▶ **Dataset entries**
——

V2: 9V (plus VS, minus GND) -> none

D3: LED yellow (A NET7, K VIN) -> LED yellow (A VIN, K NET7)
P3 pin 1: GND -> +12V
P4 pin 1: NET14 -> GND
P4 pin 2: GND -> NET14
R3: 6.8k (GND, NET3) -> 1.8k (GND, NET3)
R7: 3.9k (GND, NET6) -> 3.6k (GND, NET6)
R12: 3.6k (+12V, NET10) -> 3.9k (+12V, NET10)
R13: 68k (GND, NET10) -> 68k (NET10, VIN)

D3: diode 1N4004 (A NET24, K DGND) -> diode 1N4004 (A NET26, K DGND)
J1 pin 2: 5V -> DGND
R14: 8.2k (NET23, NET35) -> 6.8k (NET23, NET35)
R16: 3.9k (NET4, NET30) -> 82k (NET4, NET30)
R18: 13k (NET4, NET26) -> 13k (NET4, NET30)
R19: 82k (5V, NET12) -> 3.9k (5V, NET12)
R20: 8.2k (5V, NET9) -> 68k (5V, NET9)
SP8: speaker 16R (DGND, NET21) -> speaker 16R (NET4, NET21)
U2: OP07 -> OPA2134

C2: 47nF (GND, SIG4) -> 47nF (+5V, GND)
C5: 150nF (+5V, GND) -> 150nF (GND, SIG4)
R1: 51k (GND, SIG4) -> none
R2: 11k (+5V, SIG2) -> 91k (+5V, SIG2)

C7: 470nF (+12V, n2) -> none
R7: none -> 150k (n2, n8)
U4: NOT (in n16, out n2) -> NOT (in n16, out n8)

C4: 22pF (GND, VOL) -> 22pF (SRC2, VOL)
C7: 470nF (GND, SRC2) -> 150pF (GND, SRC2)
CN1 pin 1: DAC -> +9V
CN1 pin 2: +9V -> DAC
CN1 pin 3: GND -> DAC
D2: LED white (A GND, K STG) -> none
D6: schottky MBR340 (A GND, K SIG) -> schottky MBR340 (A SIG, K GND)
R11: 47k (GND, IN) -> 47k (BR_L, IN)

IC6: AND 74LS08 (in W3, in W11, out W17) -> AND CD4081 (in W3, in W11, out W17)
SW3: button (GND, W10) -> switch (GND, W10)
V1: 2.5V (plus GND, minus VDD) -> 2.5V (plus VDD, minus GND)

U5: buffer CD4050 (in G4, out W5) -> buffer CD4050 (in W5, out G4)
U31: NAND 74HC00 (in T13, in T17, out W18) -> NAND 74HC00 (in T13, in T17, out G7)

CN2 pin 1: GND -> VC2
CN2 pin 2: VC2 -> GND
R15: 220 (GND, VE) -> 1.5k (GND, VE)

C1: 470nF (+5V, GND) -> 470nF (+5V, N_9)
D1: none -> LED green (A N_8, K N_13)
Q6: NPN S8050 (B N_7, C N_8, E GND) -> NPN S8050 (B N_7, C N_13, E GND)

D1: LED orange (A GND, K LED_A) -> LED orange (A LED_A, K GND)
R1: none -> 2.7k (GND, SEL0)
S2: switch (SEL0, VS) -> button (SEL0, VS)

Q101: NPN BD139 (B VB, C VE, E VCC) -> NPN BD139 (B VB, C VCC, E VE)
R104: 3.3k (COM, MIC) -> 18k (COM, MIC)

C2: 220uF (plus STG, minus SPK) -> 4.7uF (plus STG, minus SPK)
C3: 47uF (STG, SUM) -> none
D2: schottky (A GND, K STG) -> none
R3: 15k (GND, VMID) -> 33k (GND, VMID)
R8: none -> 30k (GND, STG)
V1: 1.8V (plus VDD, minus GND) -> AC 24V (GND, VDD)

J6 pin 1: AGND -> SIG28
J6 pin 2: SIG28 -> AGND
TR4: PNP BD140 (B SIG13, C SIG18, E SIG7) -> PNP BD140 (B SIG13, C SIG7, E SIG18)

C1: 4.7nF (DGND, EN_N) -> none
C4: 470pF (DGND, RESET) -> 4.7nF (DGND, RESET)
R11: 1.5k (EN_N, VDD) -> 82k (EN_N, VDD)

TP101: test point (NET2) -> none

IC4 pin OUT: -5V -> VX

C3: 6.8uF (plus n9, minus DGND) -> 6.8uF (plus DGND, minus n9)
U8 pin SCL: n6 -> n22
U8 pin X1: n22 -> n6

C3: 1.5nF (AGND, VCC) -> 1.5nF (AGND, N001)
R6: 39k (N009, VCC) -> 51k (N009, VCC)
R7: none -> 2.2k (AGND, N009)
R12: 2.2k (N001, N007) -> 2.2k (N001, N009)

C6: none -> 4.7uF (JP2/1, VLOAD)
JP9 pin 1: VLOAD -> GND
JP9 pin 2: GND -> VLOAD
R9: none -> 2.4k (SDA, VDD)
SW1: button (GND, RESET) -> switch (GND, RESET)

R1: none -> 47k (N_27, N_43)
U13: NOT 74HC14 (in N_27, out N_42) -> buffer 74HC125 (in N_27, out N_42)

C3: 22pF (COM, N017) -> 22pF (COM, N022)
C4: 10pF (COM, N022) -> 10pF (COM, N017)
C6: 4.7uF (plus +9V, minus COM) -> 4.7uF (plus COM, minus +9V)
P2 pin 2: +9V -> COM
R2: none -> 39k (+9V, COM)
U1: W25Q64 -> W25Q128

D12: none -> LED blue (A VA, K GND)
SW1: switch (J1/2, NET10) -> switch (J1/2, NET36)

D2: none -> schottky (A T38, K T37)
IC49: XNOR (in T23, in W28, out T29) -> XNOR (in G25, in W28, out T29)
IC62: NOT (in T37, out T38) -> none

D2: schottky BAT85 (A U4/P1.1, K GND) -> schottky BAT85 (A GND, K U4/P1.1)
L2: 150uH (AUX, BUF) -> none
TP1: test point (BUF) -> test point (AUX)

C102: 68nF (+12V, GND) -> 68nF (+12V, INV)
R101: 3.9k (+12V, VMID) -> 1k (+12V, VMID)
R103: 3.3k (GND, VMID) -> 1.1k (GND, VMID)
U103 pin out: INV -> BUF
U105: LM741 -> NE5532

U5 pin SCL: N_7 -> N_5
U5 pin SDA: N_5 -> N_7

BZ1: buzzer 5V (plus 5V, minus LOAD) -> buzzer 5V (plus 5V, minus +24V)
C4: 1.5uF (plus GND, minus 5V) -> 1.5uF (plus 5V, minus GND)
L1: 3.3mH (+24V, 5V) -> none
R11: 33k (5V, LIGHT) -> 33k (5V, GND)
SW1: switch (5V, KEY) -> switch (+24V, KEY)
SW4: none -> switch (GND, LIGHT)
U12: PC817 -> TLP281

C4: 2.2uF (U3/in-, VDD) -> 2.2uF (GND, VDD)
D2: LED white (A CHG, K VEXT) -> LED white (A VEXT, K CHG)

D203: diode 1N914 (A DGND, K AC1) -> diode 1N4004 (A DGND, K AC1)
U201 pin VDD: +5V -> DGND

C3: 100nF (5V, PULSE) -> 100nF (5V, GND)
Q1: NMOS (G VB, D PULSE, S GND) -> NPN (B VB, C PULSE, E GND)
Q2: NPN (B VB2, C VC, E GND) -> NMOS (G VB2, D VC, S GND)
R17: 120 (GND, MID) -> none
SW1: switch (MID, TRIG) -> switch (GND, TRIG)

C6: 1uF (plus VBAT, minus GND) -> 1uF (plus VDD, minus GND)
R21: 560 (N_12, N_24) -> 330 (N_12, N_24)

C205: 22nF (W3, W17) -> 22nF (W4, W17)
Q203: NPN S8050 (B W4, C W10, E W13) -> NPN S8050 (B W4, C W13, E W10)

——

▶ **Task to complete**
The records must be given again in full, exactly as shown.

▶ **Written solution**
V2: 9V (plus VS, minus GND) -> none

D3: LED yellow (A NET7, K VIN) -> LED yellow (A VIN, K NET7)
P3 pin 1: GND -> +12V
P4 pin 1: NET14 -> GND
P4 pin 2: GND -> NET14
R3: 6.8k (GND, NET3) -> 1.8k (GND, NET3)
R7: 3.9k (GND, NET6) -> 3.6k (GND, NET6)
R12: 3.6k (+12V, NET10) -> 3.9k (+12V, NET10)
R13: 68k (GND, NET10) -> 68k (NET10, VIN)

D3: diode 1N4004 (A NET24, K DGND) -> diode 1N4004 (A NET26, K DGND)
J1 pin 2: 5V -> DGND
R14: 8.2k (NET23, NET35) -> 6.8k (NET23, NET35)
R16: 3.9k (NET4, NET30) -> 82k (NET4, NET30)
R18: 13k (NET4, NET26) -> 13k (NET4, NET30)
R19: 82k (5V, NET12) -> 3.9k (5V, NET12)
R20: 8.2k (5V, NET9) -> 68k (5V, NET9)
SP8: speaker 16R (DGND, NET21) -> speaker 16R (NET4, NET21)
U2: OP07 -> OPA2134

C2: 47nF (GND, SIG4) -> 47nF (+5V, GND)
C5: 150nF (+5V, GND) -> 150nF (GND, SIG4)
R1: 51k (GND, SIG4) -> none
R2: 11k (+5V, SIG2) -> 91k (+5V, SIG2)

C7: 470nF (+12V, n2) -> none
R7: none -> 150k (n2, n8)
U4: NOT (in n16, out n2) -> NOT (in n16, out n8)

C4: 22pF (GND, VOL) -> 22pF (SRC2, VOL)
C7: 470nF (GND, SRC2) -> 150pF (GND, SRC2)
CN1 pin 1: DAC -> +9V
CN1 pin 2: +9V -> DAC
CN1 pin 3: GND -> DAC
D2: LED white (A GND, K STG) -> none
D6: schottky MBR340 (A GND, K SIG) -> schottky MBR340 (A SIG, K GND)
R11: 47k (GND, IN) -> 47k (BR_L, IN)

IC6: AND 74LS08 (in W3, in W11, out W17) -> AND CD4081 (in W3, in W11, out W17)
SW3: button (GND, W10) -> switch (GND, W10)
V1: 2.5V (plus GND, minus VDD) -> 2.5V (plus VDD, minus GND)

U5: buffer CD4050 (in G4, out W5) -> buffer CD4050 (in W5, out G4)
U31: NAND 74HC00 (in T13, in T17, out W18) -> NAND 74HC00 (in T13, in T17, out G7)

CN2 pin 1: GND -> VC2
CN2 pin 2: VC2 -> GND
R15: 220 (GND, VE) -> 1.5k (GND, VE)

C1: 470nF (+5V, GND) -> 470nF (+5V, N_9)
D1: none -> LED green (A N_8, K N_13)
Q6: NPN S8050 (B N_7, C N_8, E GND) -> NPN S8050 (B N_7, C N_13, E GND)

D1: LED orange (A GND, K LED_A) -> LED orange (A LED_A, K GND)
R1: none -> 2.7k (GND, SEL0)
S2: switch (SEL0, VS) -> button (SEL0, VS)

Q101: NPN BD139 (B VB, C VE, E VCC) -> NPN BD139 (B VB, C VCC, E VE)
R104: 3.3k (COM, MIC) -> 18k (COM, MIC)

C2: 220uF (plus STG, minus SPK) -> 4.7uF (plus STG, minus SPK)
C3: 47uF (STG, SUM) -> none
D2: schottky (A GND, K STG) -> none
R3: 15k (GND, VMID) -> 33k (GND, VMID)
R8: none -> 30k (GND, STG)
V1: 1.8V (plus VDD, minus GND) -> AC 24V (GND, VDD)

J6 pin 1: AGND -> SIG28
J6 pin 2: SIG28 -> AGND
TR4: PNP BD140 (B SIG13, C SIG18, E SIG7) -> PNP BD140 (B SIG13, C SIG7, E SIG18)

C1: 4.7nF (DGND, EN_N) -> none
C4: 470pF (DGND, RESET) -> 4.7nF (DGND, RESET)
R11: 1.5k (EN_N, VDD) -> 82k (EN_N, VDD)

TP101: test point (NET2) -> none

IC4 pin OUT: -5V -> VX

C3: 6.8uF (plus n9, minus DGND) -> 6.8uF (plus DGND, minus n9)
U8 pin SCL: n6 -> n22
U8 pin X1: n22 -> n6

C3: 1.5nF (AGND, VCC) -> 1.5nF (AGND, N001)
R6: 39k (N009, VCC) -> 51k (N009, VCC)
R7: none -> 2.2k (AGND, N009)
R12: 2.2k (N001, N007) -> 2.2k (N001, N009)

C6: none -> 4.7uF (JP2/1, VLOAD)
JP9 pin 1: VLOAD -> GND
JP9 pin 2: GND -> VLOAD
R9: none -> 2.4k (SDA, VDD)
SW1: button (GND, RESET) -> switch (GND, RESET)

R1: none -> 47k (N_27, N_43)
U13: NOT 74HC14 (in N_27, out N_42) -> buffer 74HC125 (in N_27, out N_42)

C3: 22pF (COM, N017) -> 22pF (COM, N022)
C4: 10pF (COM, N022) -> 10pF (COM, N017)
C6: 4.7uF (plus +9V, minus COM) -> 4.7uF (plus COM, minus +9V)
P2 pin 2: +9V -> COM
R2: none -> 39k (+9V, COM)
U1: W25Q64 -> W25Q128

D12: none -> LED blue (A VA, K GND)
SW1: switch (J1/2, NET10) -> switch (J1/2, NET36)

D2: none -> schottky (A T38, K T37)
IC49: XNOR (in T23, in W28, out T29) -> XNOR (in G25, in W28, out T29)
IC62: NOT (in T37, out T38) -> none

D2: schottky BAT85 (A U4/P1.1, K GND) -> schottky BAT85 (A GND, K U4/P1.1)
L2: 150uH (AUX, BUF) -> none
TP1: test point (BUF) -> test point (AUX)

C102: 68nF (+12V, GND) -> 68nF (+12V, INV)
R101: 3.9k (+12V, VMID) -> 1k (+12V, VMID)
R103: 3.3k (GND, VMID) -> 1.1k (GND, VMID)
U103 pin out: INV -> BUF
U105: LM741 -> NE5532

U5 pin SCL: N_7 -> N_5
U5 pin SDA: N_5 -> N_7

BZ1: buzzer 5V (plus 5V, minus LOAD) -> buzzer 5V (plus 5V, minus +24V)
C4: 1.5uF (plus GND, minus 5V) -> 1.5uF (plus 5V, minus GND)
L1: 3.3mH (+24V, 5V) -> none
R11: 33k (5V, LIGHT) -> 33k (5V, GND)
SW1: switch (5V, KEY) -> switch (+24V, KEY)
SW4: none -> switch (GND, LIGHT)
U12: PC817 -> TLP281

C4: 2.2uF (U3/in-, VDD) -> 2.2uF (GND, VDD)
D2: LED white (A CHG, K VEXT) -> LED white (A VEXT, K CHG)

D203: diode 1N914 (A DGND, K AC1) -> diode 1N4004 (A DGND, K AC1)
U201 pin VDD: +5V -> DGND

C3: 100nF (5V, PULSE) -> 100nF (5V, GND)
Q1: NMOS (G VB, D PULSE, S GND) -> NPN (B VB, C PULSE, E GND)
Q2: NPN (B VB2, C VC, E GND) -> NMOS (G VB2, D VC, S GND)
R17: 120 (GND, MID) -> none
SW1: switch (MID, TRIG) -> switch (GND, TRIG)

C6: 1uF (plus VBAT, minus GND) -> 1uF (plus VDD, minus GND)
R21: 560 (N_12, N_24) -> 330 (N_12, N_24)

C205: 22nF (W3, W17) -> 22nF (W4, W17)
Q203: NPN S8050 (B W4, C W10, E W13) -> NPN S8050 (B W4, C W13, E W10)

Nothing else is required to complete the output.